_Task to carry out_
Copy out each record that follows exactly, and omit any picture you find.

↓

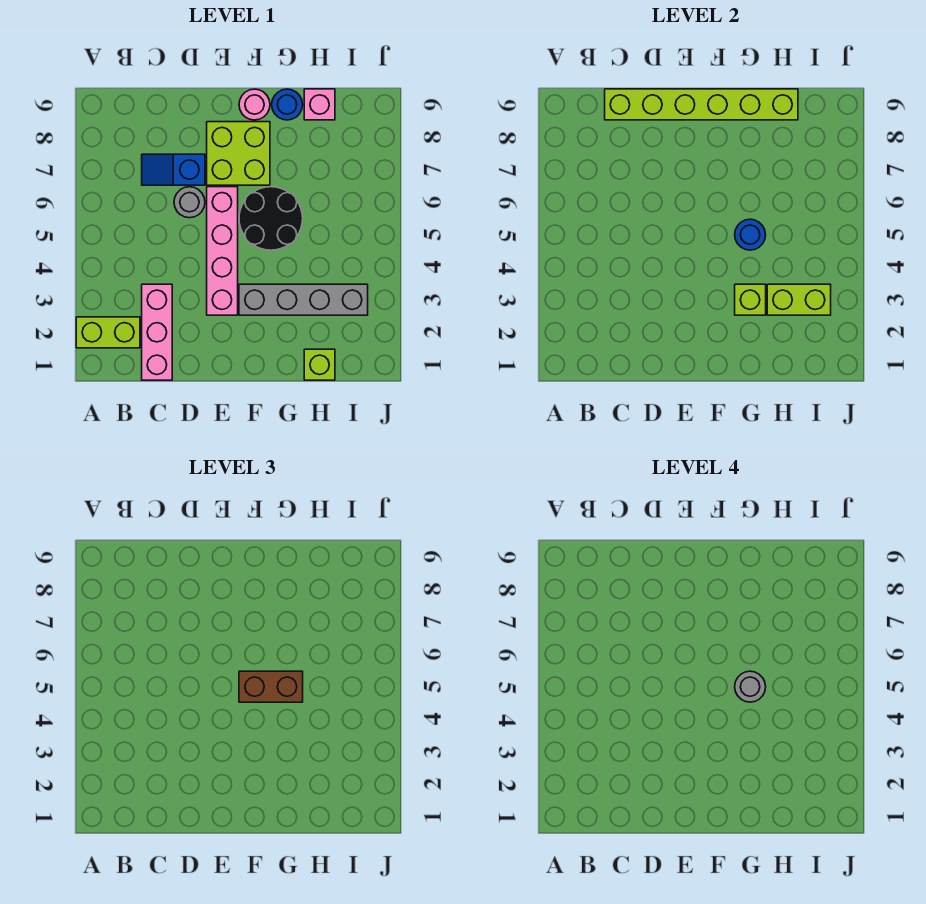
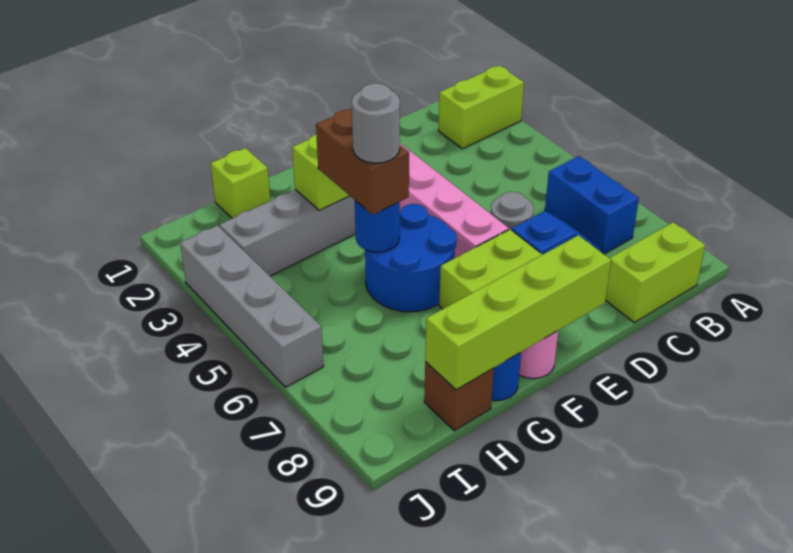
none -> blue brick B6:B7 level 1
pink brick C1:C3 level 1 -> none
lime brick C9:H9 level 2 -> lime brick E9:H9 level 2
black round brick F5:G6 level 1 -> blue round brick F5:G6 level 1
brown brick F5:G5 level 3 -> brown brick G4:G5 level 3
lime brick H3:I3 level 2 -> lime brick B9:C9 level 1
pink brick H9 level 1 -> brown brick H9 level 1
none -> grey brick J3:J6 level 1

↑

_Task response_
none -> blue brick B6:B7 level 1
pink brick C1:C3 level 1 -> none
lime brick C9:H9 level 2 -> lime brick E9:H9 level 2
black round brick F5:G6 level 1 -> blue round brick F5:G6 level 1
brown brick F5:G5 level 3 -> brown brick G4:G5 level 3
lime brick H3:I3 level 2 -> lime brick B9:C9 level 1
pink brick H9 level 1 -> brown brick H9 level 1
none -> grey brick J3:J6 level 1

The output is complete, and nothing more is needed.